§ What needs to be done:
Write out, word for word, the part of the listing below that opens with the line containing "gone,marchewka/fioletowy,826 167 863" and closes with the line containing "new,,,marchewka/biały,382 302 431", keeping both of those lines and adding no others.
─── Supplied entries ───
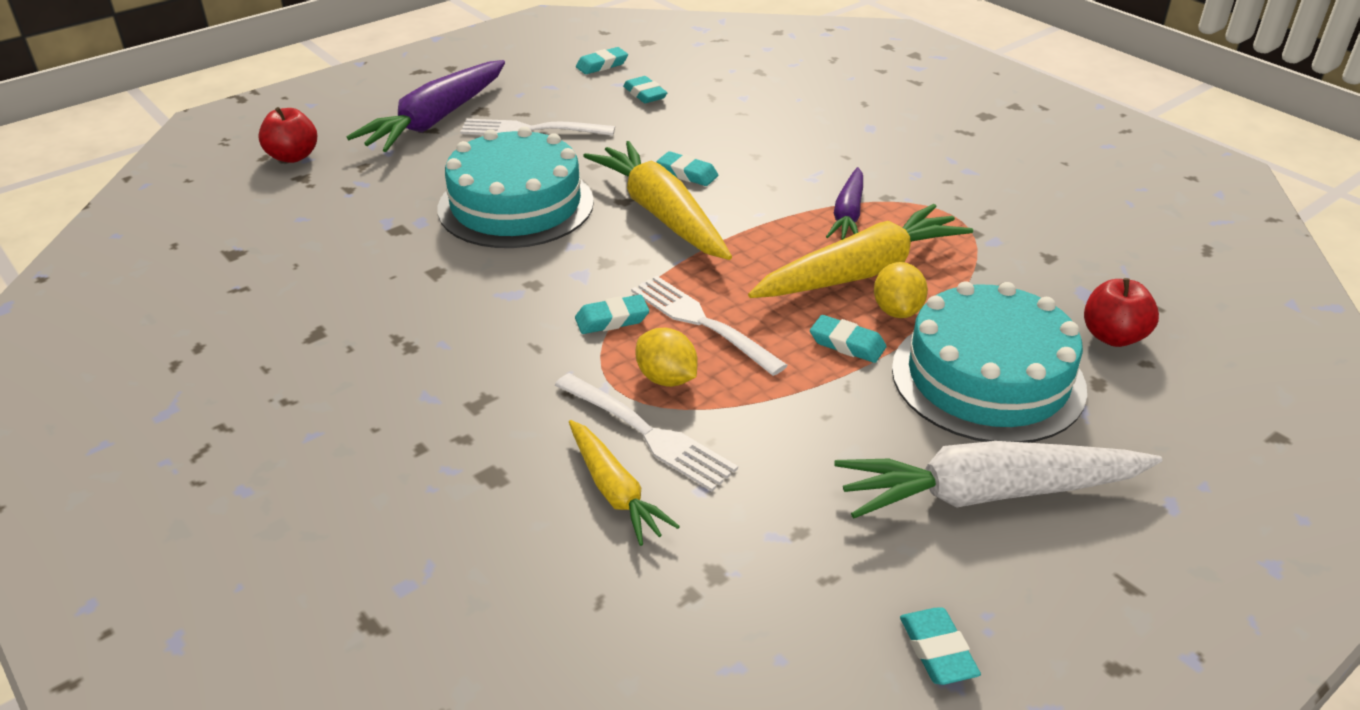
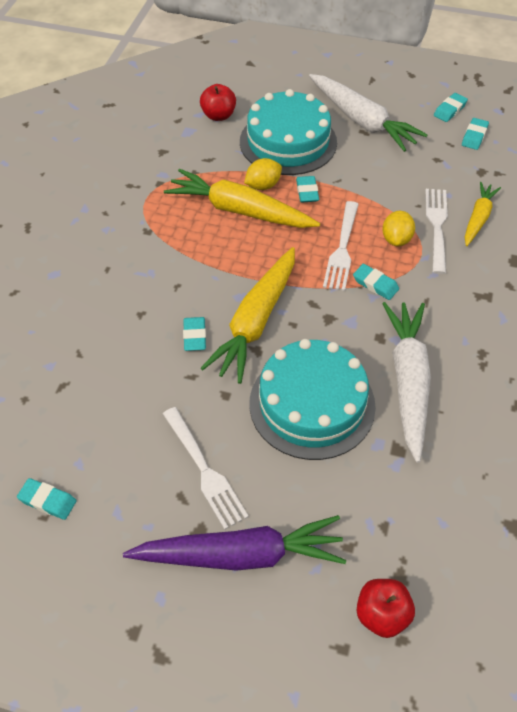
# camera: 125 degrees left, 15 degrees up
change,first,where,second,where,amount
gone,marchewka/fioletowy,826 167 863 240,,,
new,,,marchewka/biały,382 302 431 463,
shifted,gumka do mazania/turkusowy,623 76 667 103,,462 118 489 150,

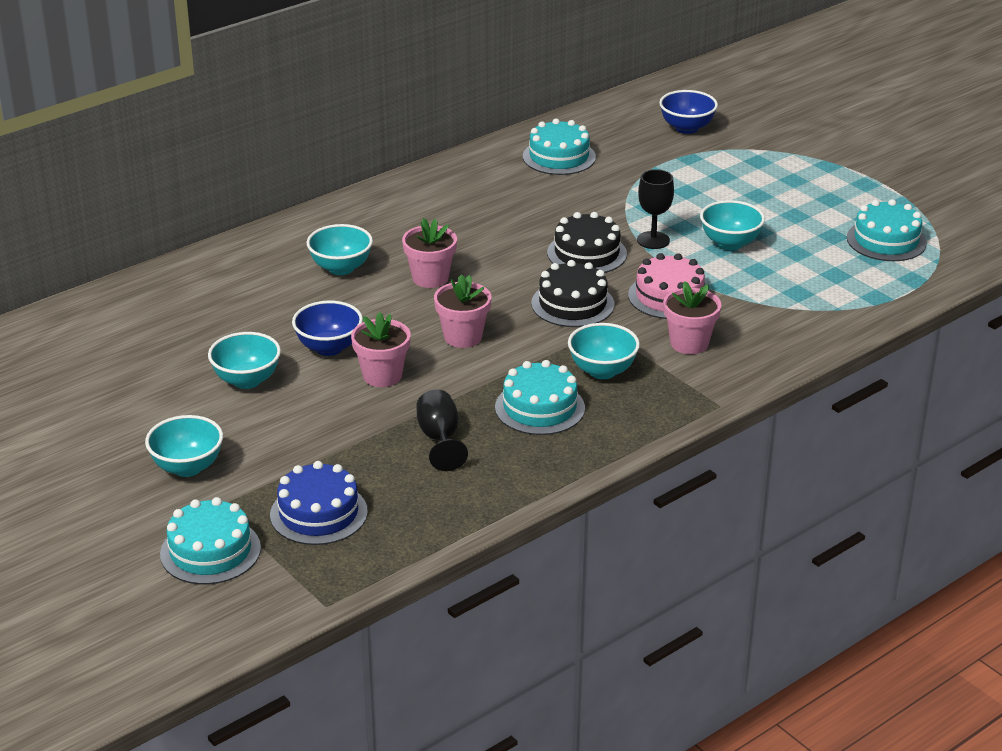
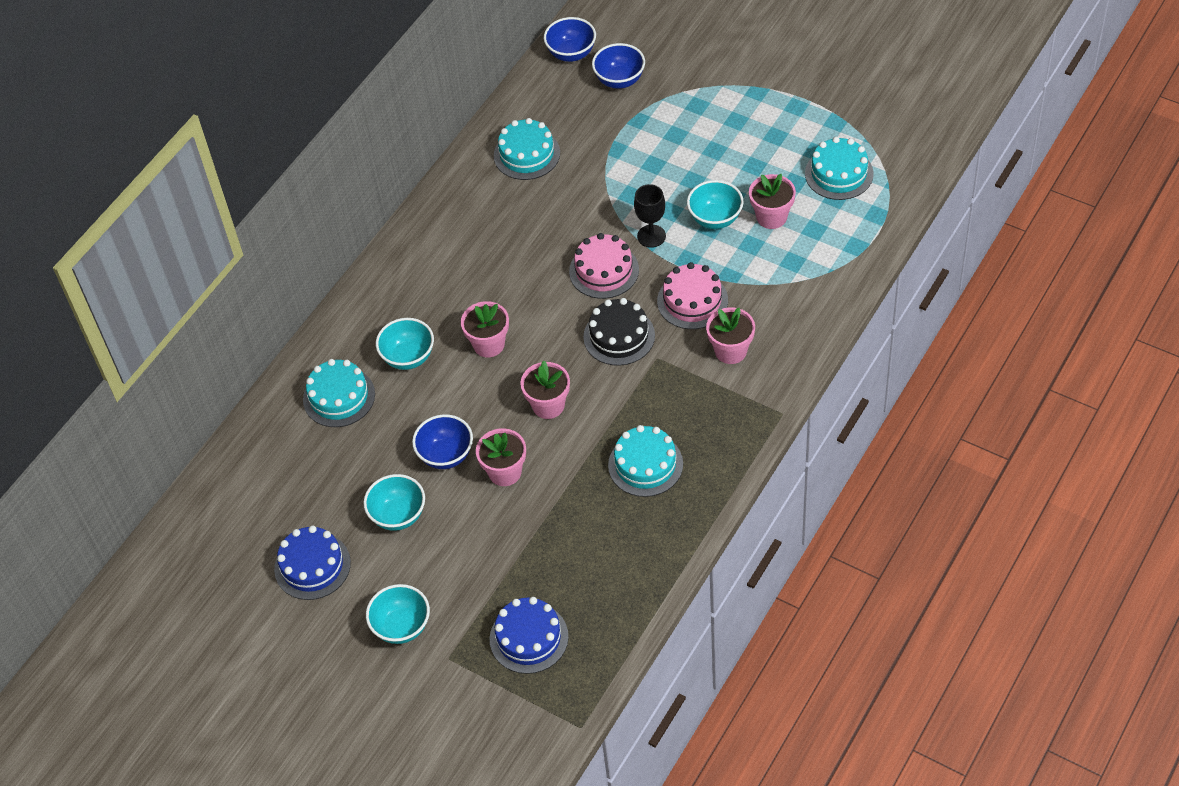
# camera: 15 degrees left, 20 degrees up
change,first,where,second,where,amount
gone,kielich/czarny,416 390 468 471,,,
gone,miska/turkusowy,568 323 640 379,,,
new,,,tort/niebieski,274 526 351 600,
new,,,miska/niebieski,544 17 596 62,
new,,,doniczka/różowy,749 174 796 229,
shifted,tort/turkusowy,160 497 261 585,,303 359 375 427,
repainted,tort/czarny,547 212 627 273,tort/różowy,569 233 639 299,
───
─── Supplied entries ───
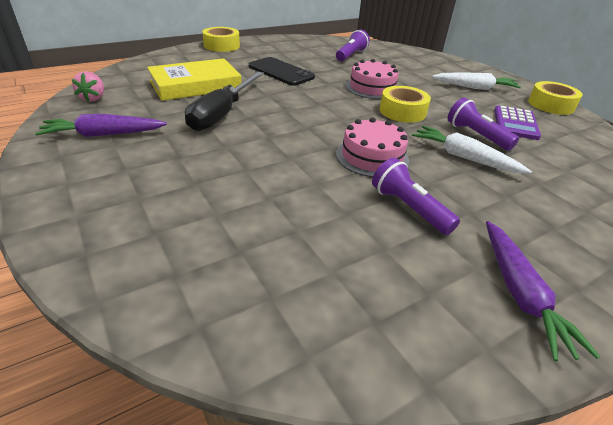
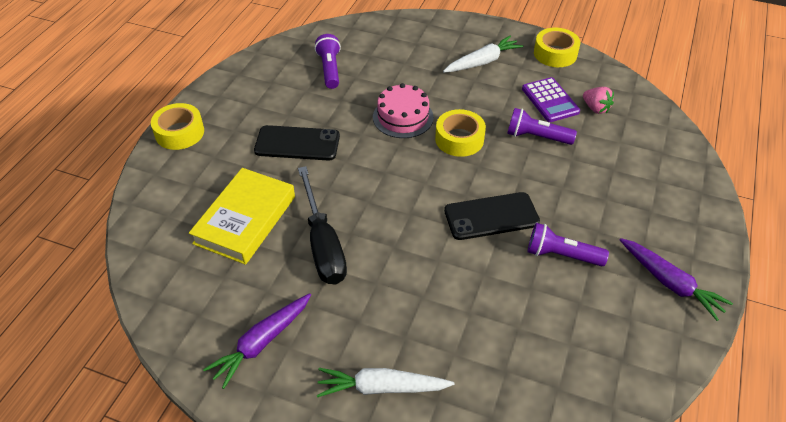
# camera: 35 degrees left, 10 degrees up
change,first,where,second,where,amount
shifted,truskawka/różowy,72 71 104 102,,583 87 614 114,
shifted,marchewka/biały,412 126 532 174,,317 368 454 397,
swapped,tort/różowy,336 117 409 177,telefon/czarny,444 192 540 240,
───
─── Supplied entries ───
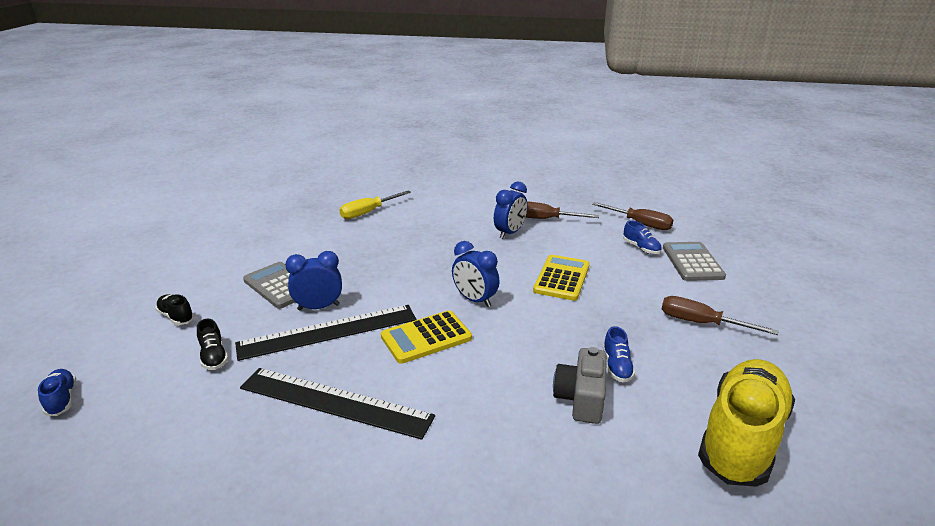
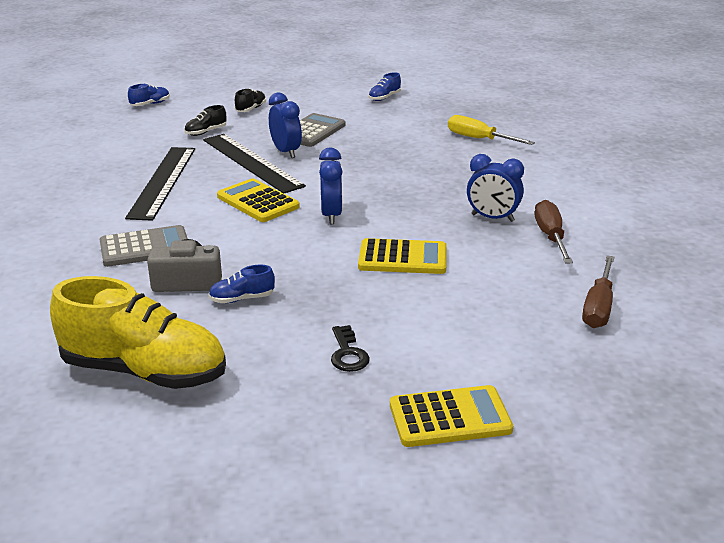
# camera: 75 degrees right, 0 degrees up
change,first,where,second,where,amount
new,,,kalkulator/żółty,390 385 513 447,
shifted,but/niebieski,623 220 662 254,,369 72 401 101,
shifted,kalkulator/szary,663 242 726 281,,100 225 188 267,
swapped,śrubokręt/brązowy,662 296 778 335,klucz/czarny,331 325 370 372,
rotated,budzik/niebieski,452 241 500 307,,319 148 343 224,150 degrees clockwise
───
§ Exercise response:
gone,marchewka/fioletowy,826 167 863 240,,,
new,,,marchewka/biały,382 302 431 463,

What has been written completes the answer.